Records to use below:

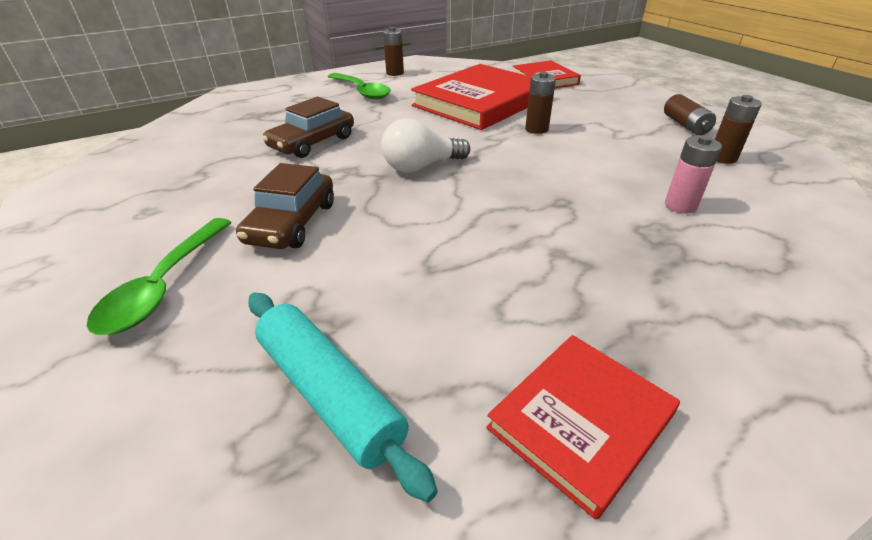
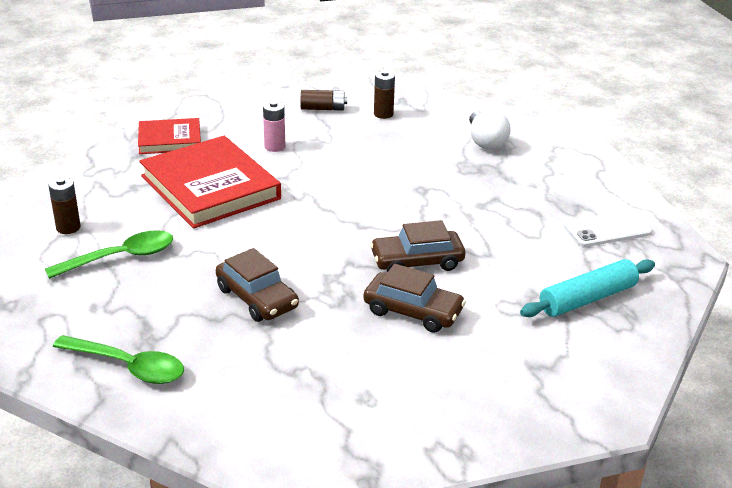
camera: 80 degrees left, 5 degrees down
(164, 286) = (483, 370): green spoon -> green spoon (128, 366)
(394, 215) = (417, 261): none -> brown car
(421, 166) = (341, 240): white light bulb -> white light bulb (485, 142)
(536, 129) = (294, 172): brown battery -> none
(580, 421) = (607, 229): red book -> white phone
(680, 205) = (440, 150): pink battery -> pink battery (274, 147)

End of Records to use.

What the task asks: Look for "(536, 129) = (294, 172): brown" in the records. Write out its line and every later line through the end exactly, with nothing more.

Result of this exercise:
(536, 129) = (294, 172): brown battery -> none
(580, 421) = (607, 229): red book -> white phone
(680, 205) = (440, 150): pink battery -> pink battery (274, 147)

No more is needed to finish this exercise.